--- DATA ---
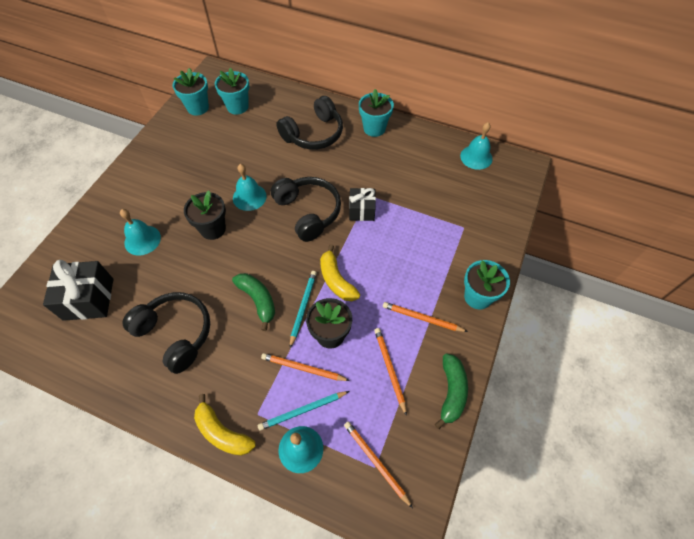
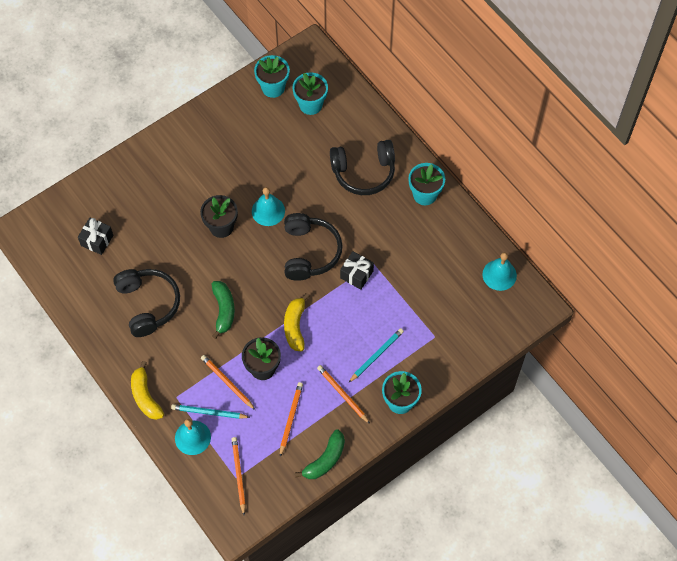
camera: 30 degrees right, 5 degrees up
black gift [43,260,114,321] -> black gift [78,218,113,255], size x0.63
turquoise bell [120,209,161,255] -> none
turquoise pencil [290,271,317,348] -> turquoise pencil moved to [348,328,404,383]

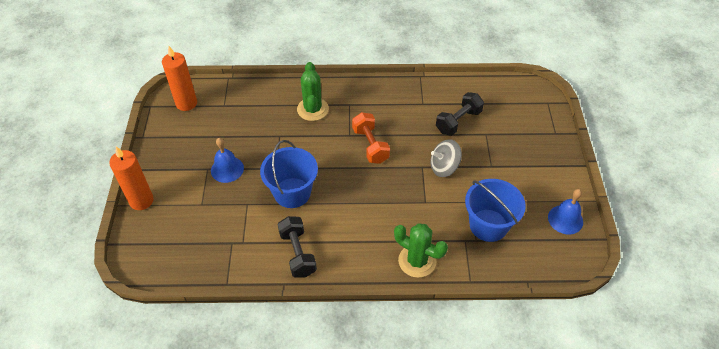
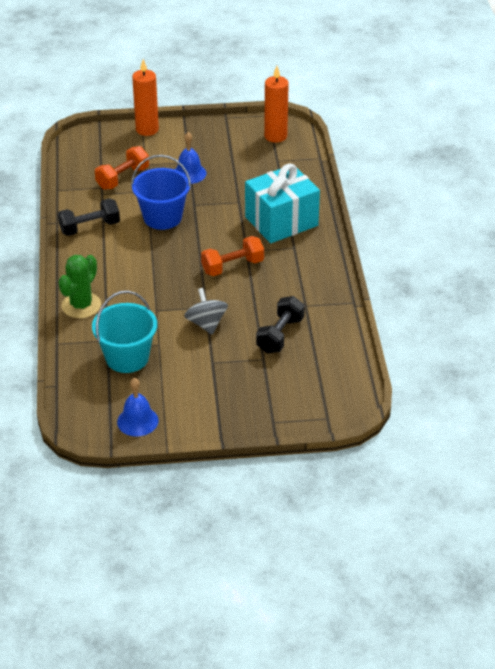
camera: 85 degrees right, 10 degrees down
green cactus [297,62,329,121] -> turquoise gift [245,164,320,243]
black dumbbell [436,92,484,136] -> black dumbbell turned 75 degrees clockwise [256,296,305,353]
blue bucket [465,179,526,242] -> turquoise bucket [92,291,157,373]
none -> orange dumbbell [95,146,149,190]

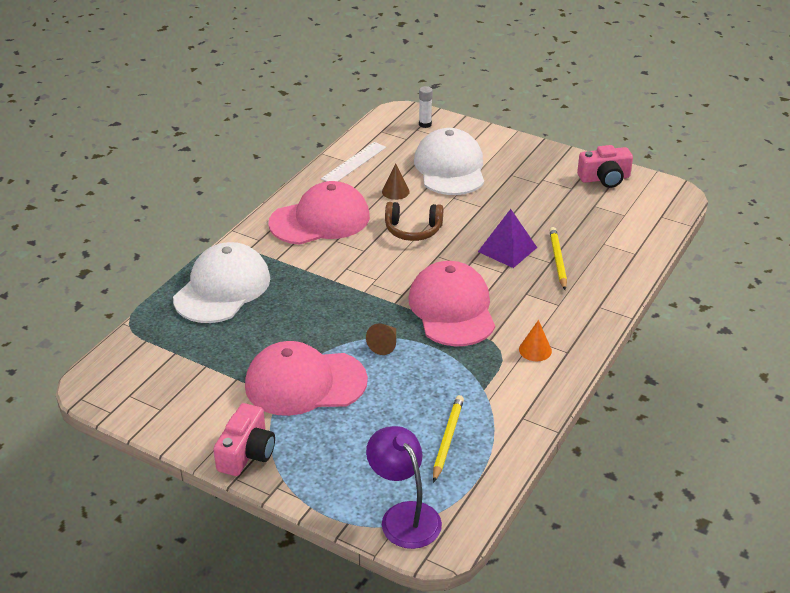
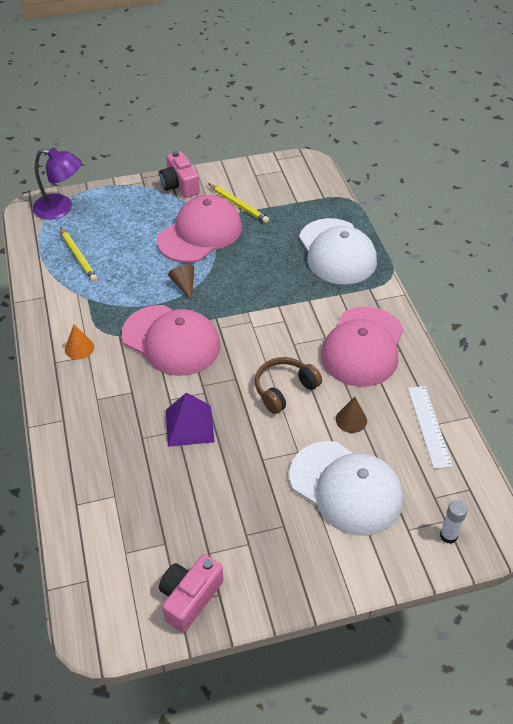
camera: 135 degrees right, 10 degrees up
yellow pencil [549,227,567,290] -> yellow pencil moved to [208,183,269,223]

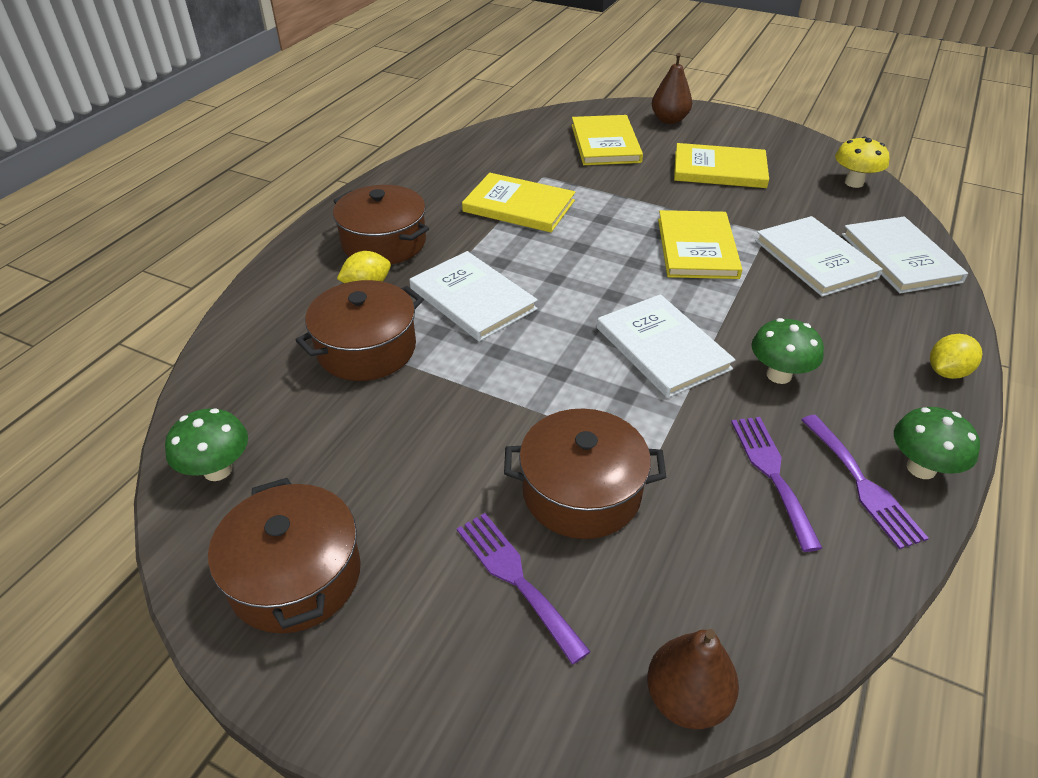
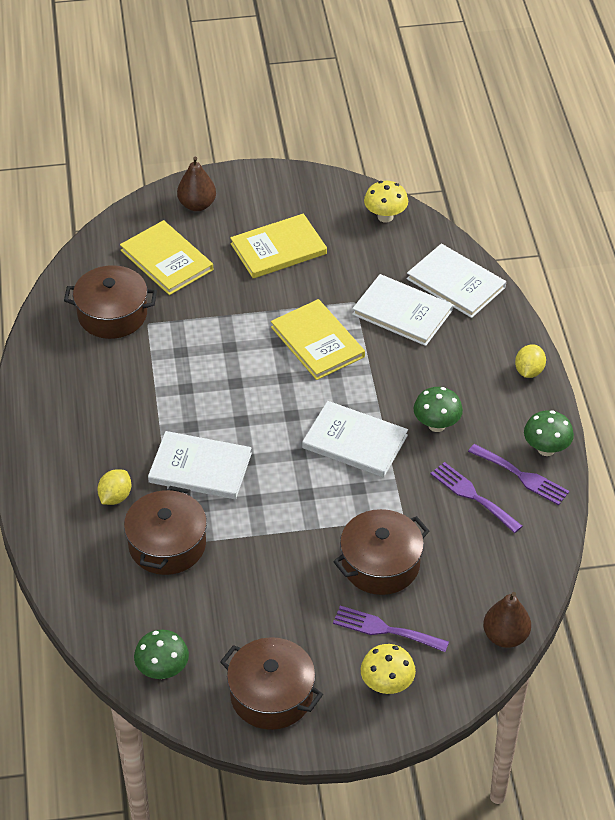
camera: 35 degrees left, 5 degrees up
brown pot [333,185,429,265] -> brown pot moved to [64,265,157,339]
yellow book [462,173,575,233] -> none
none -> yellow mushroom [361,644,416,694]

--- PROBLEM DETAILS ---
If an entry contains an image, skip the image and return the rest of the listing unchanged.

--- EXERCISE RESULT ---
camera: 30 degrees right, 5 degrees up
black gift [43,260,114,321] -> black gift [78,218,113,255], size x0.63
turquoise bell [120,209,161,255] -> none
turquoise pencil [290,271,317,348] -> turquoise pencil moved to [348,328,404,383]

camera: 85 degrees right, 10 degrees down
green cactus [297,62,329,121] -> turquoise gift [245,164,320,243]
black dumbbell [436,92,484,136] -> black dumbbell turned 75 degrees clockwise [256,296,305,353]
blue bucket [465,179,526,242] -> turquoise bucket [92,291,157,373]
none -> orange dumbbell [95,146,149,190]

camera: 135 degrees right, 10 degrees up
yellow pencil [549,227,567,290] -> yellow pencil moved to [208,183,269,223]

camera: 35 degrees left, 5 degrees up
brown pot [333,185,429,265] -> brown pot moved to [64,265,157,339]
yellow book [462,173,575,233] -> none
none -> yellow mushroom [361,644,416,694]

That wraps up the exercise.